In the material below, find the line that contains "C3: 2200uF (plus AUX, minus GND) -> none" and the line that contains "J1 pin 1: VA -> GND", then write out exactly those two lines and everything between them.

--------

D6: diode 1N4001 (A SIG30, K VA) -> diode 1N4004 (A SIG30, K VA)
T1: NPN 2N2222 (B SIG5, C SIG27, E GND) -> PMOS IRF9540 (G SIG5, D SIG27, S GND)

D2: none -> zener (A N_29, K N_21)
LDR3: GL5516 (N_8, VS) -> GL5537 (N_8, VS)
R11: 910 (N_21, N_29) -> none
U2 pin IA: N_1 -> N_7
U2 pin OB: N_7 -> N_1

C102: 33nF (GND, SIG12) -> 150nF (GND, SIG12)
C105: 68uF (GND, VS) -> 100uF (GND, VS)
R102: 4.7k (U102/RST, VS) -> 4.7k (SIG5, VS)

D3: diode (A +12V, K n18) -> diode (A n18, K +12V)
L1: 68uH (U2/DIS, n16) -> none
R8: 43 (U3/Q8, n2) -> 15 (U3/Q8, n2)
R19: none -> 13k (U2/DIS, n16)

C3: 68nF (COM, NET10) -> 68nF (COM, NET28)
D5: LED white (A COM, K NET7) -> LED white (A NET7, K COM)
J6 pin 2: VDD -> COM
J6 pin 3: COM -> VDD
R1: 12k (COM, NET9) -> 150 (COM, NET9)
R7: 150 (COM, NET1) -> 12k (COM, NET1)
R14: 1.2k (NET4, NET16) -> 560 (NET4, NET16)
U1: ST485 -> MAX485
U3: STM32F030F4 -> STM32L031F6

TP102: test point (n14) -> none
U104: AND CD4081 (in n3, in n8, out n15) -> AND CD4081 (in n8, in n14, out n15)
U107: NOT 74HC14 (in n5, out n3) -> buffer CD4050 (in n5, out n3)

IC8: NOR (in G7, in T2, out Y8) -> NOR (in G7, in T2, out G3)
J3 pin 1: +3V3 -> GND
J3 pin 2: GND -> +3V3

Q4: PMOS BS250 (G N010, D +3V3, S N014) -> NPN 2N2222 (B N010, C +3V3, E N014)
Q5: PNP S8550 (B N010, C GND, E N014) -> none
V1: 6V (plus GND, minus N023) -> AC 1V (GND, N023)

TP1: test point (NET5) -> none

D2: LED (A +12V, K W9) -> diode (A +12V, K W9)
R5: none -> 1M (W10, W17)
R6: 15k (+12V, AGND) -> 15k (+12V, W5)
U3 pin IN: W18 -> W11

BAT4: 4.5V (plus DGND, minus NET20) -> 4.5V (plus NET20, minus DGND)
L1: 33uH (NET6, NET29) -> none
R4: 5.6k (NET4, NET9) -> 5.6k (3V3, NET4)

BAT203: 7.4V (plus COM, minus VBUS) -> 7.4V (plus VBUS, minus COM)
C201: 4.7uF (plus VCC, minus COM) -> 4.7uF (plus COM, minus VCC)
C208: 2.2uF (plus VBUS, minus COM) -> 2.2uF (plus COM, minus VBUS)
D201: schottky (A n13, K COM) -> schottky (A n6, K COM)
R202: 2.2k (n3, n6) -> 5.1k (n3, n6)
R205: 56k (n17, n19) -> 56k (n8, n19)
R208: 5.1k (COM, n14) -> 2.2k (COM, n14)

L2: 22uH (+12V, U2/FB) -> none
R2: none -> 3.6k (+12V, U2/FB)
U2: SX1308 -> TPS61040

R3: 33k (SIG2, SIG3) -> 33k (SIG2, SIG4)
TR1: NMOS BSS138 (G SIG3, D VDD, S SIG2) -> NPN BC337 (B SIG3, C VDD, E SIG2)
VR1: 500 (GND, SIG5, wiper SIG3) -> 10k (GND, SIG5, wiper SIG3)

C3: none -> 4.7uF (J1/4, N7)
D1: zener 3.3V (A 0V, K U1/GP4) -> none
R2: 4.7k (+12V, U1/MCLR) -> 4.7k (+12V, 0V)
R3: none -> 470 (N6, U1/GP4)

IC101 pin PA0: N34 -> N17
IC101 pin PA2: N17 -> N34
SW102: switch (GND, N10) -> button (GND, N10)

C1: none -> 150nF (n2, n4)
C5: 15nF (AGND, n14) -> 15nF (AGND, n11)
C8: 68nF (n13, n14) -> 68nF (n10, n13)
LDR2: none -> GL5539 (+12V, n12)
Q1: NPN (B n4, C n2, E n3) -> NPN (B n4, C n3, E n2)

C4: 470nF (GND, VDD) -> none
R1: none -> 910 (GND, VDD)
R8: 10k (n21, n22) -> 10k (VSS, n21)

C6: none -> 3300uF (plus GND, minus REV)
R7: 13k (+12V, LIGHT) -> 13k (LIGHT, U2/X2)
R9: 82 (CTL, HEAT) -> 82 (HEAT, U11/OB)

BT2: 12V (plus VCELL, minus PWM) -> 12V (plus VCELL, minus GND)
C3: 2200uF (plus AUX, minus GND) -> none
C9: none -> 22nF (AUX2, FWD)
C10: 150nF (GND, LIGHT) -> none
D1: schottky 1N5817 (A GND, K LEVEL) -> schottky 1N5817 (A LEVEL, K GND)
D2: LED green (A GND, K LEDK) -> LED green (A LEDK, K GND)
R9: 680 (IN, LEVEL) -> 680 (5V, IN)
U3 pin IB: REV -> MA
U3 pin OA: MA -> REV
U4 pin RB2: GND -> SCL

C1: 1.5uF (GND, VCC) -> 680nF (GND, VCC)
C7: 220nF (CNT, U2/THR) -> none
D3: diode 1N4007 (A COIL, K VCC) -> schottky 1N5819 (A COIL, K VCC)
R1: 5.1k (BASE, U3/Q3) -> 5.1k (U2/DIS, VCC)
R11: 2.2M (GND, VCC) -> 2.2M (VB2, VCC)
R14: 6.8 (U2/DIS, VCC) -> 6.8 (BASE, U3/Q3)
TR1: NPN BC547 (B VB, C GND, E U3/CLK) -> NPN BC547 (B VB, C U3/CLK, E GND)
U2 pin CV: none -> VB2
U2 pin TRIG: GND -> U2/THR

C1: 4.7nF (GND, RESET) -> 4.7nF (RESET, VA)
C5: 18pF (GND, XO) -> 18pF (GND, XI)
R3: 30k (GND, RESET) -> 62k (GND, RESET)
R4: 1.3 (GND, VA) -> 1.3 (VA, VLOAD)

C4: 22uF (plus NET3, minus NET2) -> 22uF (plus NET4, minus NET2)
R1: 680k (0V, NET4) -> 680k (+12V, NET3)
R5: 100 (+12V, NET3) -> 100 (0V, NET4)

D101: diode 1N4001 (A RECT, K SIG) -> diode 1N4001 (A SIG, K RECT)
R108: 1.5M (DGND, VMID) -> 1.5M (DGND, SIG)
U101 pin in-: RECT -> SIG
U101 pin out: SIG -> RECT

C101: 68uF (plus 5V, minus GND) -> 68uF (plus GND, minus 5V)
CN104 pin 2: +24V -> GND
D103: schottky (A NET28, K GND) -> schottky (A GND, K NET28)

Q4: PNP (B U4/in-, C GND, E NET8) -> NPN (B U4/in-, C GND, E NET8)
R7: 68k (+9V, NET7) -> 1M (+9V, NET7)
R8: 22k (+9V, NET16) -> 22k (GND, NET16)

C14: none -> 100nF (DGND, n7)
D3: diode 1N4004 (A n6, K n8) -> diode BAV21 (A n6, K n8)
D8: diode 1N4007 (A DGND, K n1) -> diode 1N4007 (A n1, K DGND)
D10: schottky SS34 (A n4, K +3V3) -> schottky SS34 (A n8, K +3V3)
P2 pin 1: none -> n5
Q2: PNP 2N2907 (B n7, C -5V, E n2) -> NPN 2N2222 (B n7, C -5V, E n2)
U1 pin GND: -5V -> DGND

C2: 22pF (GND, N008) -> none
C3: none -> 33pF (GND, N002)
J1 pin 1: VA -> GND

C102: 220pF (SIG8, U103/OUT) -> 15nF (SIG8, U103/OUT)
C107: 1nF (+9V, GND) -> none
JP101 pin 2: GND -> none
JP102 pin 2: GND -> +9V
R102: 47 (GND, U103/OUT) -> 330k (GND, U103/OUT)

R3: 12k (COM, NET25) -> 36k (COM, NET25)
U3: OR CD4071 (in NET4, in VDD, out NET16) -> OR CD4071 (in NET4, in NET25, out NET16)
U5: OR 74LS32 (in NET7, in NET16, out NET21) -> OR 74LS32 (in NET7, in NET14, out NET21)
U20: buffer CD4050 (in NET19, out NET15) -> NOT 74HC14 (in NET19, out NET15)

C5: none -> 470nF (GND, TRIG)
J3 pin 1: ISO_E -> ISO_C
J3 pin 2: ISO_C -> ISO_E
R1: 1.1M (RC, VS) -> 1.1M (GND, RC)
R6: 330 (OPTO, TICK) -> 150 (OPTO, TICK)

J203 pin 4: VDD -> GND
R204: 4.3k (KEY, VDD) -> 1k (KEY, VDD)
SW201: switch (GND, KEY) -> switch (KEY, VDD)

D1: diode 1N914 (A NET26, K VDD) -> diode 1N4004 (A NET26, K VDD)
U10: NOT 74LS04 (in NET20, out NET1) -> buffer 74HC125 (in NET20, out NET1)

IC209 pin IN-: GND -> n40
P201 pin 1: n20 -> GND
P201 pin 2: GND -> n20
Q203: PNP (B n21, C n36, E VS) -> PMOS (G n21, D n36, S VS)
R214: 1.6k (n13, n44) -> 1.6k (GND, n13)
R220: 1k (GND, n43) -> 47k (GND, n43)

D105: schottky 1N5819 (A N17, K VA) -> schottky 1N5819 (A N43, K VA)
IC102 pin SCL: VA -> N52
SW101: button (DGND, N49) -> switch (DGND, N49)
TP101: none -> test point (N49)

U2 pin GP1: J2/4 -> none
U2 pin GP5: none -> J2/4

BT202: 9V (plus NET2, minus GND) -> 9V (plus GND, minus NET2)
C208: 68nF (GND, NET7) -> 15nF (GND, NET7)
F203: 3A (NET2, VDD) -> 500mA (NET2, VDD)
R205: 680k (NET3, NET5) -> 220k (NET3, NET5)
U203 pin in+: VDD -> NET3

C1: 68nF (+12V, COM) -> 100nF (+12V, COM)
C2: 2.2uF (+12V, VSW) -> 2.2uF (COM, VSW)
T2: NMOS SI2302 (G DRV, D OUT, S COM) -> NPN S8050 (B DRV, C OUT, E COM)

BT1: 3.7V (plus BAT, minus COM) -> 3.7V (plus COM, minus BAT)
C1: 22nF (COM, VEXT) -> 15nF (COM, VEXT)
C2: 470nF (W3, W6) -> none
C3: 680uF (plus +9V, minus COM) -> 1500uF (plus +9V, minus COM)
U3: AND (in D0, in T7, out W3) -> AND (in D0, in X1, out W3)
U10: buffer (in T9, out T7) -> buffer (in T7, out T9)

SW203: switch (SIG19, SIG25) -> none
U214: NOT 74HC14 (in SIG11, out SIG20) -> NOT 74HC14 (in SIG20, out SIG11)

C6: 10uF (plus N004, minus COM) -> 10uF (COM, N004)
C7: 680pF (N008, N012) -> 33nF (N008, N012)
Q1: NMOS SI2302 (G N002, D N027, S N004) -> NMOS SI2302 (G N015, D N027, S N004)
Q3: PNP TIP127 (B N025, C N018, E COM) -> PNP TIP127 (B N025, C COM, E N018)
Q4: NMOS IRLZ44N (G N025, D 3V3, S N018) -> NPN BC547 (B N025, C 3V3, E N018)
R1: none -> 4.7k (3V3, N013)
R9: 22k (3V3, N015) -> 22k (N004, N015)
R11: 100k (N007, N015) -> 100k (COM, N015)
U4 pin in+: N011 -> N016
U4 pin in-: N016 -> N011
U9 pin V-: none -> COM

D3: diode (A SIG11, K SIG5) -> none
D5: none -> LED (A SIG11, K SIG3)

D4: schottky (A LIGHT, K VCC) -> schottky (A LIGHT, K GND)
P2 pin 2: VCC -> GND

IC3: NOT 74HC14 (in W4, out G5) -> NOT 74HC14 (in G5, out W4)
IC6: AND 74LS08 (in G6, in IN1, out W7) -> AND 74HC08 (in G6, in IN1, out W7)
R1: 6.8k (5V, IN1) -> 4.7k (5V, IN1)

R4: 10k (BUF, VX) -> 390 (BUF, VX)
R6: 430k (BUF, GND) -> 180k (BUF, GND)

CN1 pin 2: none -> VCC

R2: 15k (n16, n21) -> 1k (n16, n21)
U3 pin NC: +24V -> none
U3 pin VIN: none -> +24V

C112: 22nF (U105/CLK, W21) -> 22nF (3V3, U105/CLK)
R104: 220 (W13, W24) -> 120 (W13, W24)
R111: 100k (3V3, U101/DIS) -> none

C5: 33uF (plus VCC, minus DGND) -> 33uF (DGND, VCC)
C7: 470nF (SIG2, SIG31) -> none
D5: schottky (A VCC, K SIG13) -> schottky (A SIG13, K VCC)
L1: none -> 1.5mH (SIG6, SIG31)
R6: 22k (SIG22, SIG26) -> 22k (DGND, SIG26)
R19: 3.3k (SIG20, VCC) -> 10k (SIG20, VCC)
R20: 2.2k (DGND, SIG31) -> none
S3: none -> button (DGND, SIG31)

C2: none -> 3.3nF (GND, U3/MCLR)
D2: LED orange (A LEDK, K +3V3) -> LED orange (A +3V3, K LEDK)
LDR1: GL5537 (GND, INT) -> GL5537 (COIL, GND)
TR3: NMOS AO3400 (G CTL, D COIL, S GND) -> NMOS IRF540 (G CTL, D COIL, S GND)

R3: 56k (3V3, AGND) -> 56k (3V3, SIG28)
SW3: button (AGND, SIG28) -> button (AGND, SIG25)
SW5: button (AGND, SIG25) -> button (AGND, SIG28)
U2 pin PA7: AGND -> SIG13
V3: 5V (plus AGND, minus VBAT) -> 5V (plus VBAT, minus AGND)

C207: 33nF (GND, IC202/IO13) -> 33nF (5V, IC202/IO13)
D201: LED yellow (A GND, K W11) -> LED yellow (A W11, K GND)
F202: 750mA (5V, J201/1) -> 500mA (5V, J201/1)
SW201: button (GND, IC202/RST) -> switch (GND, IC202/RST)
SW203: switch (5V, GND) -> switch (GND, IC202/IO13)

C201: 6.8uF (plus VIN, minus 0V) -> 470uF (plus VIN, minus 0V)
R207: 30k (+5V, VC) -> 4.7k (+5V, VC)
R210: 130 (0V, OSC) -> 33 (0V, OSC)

--------

Written solution>
C3: 2200uF (plus AUX, minus GND) -> none
C9: none -> 22nF (AUX2, FWD)
C10: 150nF (GND, LIGHT) -> none
D1: schottky 1N5817 (A GND, K LEVEL) -> schottky 1N5817 (A LEVEL, K GND)
D2: LED green (A GND, K LEDK) -> LED green (A LEDK, K GND)
R9: 680 (IN, LEVEL) -> 680 (5V, IN)
U3 pin IB: REV -> MA
U3 pin OA: MA -> REV
U4 pin RB2: GND -> SCL

C1: 1.5uF (GND, VCC) -> 680nF (GND, VCC)
C7: 220nF (CNT, U2/THR) -> none
D3: diode 1N4007 (A COIL, K VCC) -> schottky 1N5819 (A COIL, K VCC)
R1: 5.1k (BASE, U3/Q3) -> 5.1k (U2/DIS, VCC)
R11: 2.2M (GND, VCC) -> 2.2M (VB2, VCC)
R14: 6.8 (U2/DIS, VCC) -> 6.8 (BASE, U3/Q3)
TR1: NPN BC547 (B VB, C GND, E U3/CLK) -> NPN BC547 (B VB, C U3/CLK, E GND)
U2 pin CV: none -> VB2
U2 pin TRIG: GND -> U2/THR

C1: 4.7nF (GND, RESET) -> 4.7nF (RESET, VA)
C5: 18pF (GND, XO) -> 18pF (GND, XI)
R3: 30k (GND, RESET) -> 62k (GND, RESET)
R4: 1.3 (GND, VA) -> 1.3 (VA, VLOAD)

C4: 22uF (plus NET3, minus NET2) -> 22uF (plus NET4, minus NET2)
R1: 680k (0V, NET4) -> 680k (+12V, NET3)
R5: 100 (+12V, NET3) -> 100 (0V, NET4)

D101: diode 1N4001 (A RECT, K SIG) -> diode 1N4001 (A SIG, K RECT)
R108: 1.5M (DGND, VMID) -> 1.5M (DGND, SIG)
U101 pin in-: RECT -> SIG
U101 pin out: SIG -> RECT

C101: 68uF (plus 5V, minus GND) -> 68uF (plus GND, minus 5V)
CN104 pin 2: +24V -> GND
D103: schottky (A NET28, K GND) -> schottky (A GND, K NET28)

Q4: PNP (B U4/in-, C GND, E NET8) -> NPN (B U4/in-, C GND, E NET8)
R7: 68k (+9V, NET7) -> 1M (+9V, NET7)
R8: 22k (+9V, NET16) -> 22k (GND, NET16)

C14: none -> 100nF (DGND, n7)
D3: diode 1N4004 (A n6, K n8) -> diode BAV21 (A n6, K n8)
D8: diode 1N4007 (A DGND, K n1) -> diode 1N4007 (A n1, K DGND)
D10: schottky SS34 (A n4, K +3V3) -> schottky SS34 (A n8, K +3V3)
P2 pin 1: none -> n5
Q2: PNP 2N2907 (B n7, C -5V, E n2) -> NPN 2N2222 (B n7, C -5V, E n2)
U1 pin GND: -5V -> DGND

C2: 22pF (GND, N008) -> none
C3: none -> 33pF (GND, N002)
J1 pin 1: VA -> GND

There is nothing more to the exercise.